> **WHAT YOU SHOULD DO**
For each line of the data that includes the word "LEDK", copy the line.

> **Records drawn from a dataset**
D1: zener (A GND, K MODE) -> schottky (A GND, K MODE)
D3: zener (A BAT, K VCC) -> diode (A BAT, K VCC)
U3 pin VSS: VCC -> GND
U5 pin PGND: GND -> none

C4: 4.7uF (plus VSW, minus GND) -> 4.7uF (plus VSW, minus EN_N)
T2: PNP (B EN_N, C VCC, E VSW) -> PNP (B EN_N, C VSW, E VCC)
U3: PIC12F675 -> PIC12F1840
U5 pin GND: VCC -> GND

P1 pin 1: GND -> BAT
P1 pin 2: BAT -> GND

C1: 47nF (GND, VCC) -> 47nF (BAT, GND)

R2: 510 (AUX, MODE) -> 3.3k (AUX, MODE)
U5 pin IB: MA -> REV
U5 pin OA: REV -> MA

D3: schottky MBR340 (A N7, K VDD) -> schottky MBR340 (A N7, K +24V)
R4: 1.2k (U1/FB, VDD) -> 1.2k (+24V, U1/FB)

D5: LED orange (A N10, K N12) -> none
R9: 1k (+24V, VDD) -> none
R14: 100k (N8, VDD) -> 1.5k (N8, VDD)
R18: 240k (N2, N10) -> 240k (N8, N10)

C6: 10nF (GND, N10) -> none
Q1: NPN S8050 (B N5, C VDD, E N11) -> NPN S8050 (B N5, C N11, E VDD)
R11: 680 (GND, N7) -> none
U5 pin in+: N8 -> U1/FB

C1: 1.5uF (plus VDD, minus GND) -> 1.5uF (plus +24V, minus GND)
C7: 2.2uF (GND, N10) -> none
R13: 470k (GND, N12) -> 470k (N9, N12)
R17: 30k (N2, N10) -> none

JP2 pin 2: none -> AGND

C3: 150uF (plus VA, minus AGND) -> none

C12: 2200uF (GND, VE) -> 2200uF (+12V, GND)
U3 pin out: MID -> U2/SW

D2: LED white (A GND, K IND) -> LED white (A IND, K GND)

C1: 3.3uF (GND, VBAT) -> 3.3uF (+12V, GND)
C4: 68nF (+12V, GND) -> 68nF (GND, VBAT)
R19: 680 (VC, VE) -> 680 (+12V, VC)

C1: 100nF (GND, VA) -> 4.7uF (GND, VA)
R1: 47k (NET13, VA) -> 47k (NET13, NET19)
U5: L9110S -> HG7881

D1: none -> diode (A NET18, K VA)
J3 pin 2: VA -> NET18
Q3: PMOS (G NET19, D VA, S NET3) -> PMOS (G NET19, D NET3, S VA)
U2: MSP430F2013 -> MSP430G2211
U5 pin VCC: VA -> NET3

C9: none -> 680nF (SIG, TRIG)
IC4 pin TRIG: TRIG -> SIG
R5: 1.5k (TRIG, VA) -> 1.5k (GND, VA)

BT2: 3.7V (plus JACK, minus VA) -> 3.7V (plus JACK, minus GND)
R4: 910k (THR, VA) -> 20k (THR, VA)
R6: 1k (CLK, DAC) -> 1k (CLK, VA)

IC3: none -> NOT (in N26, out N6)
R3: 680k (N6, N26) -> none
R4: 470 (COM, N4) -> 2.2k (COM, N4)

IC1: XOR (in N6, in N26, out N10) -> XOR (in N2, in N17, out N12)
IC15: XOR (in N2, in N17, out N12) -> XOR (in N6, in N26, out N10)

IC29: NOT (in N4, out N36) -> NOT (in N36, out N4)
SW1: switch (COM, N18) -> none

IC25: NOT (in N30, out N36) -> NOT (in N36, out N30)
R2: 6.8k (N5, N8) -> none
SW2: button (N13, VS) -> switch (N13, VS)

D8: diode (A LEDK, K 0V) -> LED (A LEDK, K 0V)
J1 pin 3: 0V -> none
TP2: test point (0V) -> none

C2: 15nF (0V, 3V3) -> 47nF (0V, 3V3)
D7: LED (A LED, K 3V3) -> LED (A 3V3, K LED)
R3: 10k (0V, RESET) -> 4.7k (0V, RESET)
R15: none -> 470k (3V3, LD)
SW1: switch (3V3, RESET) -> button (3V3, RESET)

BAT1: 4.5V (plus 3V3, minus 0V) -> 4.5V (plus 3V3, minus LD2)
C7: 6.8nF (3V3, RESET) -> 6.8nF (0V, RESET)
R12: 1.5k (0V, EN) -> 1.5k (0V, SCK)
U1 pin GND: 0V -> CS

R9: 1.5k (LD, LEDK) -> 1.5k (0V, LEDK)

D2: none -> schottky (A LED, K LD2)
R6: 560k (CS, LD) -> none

> **ANSWER AREA**
D8: diode (A LEDK, K 0V) -> LED (A LEDK, K 0V)
R9: 1.5k (LD, LEDK) -> 1.5k (0V, LEDK)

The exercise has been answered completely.